Exercise ::
Reproduce every line in the listing that contains the word "image".

Information supplied ::
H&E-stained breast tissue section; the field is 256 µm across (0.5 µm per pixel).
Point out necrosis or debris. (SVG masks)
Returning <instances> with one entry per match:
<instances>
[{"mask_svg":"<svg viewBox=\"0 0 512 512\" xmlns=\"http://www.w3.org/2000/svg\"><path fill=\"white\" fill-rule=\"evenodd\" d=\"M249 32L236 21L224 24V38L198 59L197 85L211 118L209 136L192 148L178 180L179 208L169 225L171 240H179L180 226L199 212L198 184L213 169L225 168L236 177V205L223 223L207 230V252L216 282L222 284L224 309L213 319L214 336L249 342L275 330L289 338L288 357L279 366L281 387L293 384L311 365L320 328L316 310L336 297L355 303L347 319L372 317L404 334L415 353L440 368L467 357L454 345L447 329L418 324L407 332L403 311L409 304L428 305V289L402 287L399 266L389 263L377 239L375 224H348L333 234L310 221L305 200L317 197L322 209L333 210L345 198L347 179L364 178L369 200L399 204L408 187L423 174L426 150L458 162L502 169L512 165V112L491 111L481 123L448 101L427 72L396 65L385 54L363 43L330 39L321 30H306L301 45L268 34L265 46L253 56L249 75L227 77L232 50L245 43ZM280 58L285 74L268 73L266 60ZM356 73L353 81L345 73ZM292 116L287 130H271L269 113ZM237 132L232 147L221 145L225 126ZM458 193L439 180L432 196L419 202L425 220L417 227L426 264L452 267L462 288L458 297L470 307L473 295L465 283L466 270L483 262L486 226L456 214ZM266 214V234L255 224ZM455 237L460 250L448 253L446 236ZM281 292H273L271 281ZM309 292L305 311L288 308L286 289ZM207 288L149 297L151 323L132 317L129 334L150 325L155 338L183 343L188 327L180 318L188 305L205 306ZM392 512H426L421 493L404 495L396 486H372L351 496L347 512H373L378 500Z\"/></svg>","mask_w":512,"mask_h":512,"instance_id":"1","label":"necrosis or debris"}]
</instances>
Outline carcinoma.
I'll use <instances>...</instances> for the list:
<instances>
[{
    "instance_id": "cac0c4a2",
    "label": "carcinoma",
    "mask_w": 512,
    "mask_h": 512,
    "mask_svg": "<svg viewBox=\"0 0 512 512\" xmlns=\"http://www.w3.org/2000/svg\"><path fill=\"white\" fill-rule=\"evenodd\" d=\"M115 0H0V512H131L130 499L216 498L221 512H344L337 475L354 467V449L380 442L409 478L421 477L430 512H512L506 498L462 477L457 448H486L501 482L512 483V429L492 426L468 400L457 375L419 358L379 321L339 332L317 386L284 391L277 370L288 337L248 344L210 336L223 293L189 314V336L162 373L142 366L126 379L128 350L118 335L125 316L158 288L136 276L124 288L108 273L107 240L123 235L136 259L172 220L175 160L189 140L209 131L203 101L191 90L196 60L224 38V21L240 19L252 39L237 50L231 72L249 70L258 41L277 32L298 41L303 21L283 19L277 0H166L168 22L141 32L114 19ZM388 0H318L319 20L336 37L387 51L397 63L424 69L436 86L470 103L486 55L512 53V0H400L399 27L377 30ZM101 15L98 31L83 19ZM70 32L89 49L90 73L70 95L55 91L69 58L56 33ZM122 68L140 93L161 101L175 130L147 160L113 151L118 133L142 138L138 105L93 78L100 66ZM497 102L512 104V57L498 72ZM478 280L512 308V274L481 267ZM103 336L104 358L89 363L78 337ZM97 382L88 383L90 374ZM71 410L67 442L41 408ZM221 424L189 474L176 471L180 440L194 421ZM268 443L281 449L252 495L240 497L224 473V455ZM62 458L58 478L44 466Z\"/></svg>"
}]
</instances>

--

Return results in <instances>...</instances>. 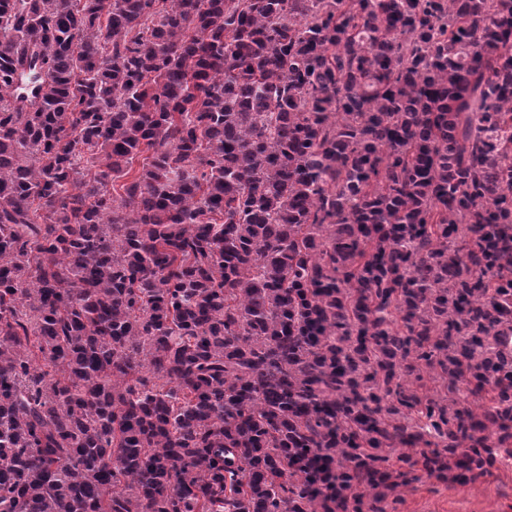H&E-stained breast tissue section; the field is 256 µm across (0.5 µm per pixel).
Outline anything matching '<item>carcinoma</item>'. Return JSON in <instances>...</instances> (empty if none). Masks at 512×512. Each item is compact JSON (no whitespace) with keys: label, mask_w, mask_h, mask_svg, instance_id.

* * *

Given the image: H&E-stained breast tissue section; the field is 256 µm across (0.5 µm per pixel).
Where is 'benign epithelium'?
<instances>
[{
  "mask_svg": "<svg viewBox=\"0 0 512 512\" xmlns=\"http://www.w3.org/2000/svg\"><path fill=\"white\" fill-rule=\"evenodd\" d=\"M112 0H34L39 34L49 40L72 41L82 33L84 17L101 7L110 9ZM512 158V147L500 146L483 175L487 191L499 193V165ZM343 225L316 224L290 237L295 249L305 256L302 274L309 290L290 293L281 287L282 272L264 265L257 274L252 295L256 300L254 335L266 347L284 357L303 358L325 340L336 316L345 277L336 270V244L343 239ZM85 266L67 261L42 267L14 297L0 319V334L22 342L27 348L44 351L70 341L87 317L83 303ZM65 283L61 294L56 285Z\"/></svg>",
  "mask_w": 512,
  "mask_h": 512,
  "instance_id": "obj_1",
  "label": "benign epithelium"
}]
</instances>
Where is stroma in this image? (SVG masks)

Output ::
Given the image: H&E-stained breast tissue section; the field is 256 µm across (0.5 µm per pixel).
Where is stroma in this image? (SVG masks)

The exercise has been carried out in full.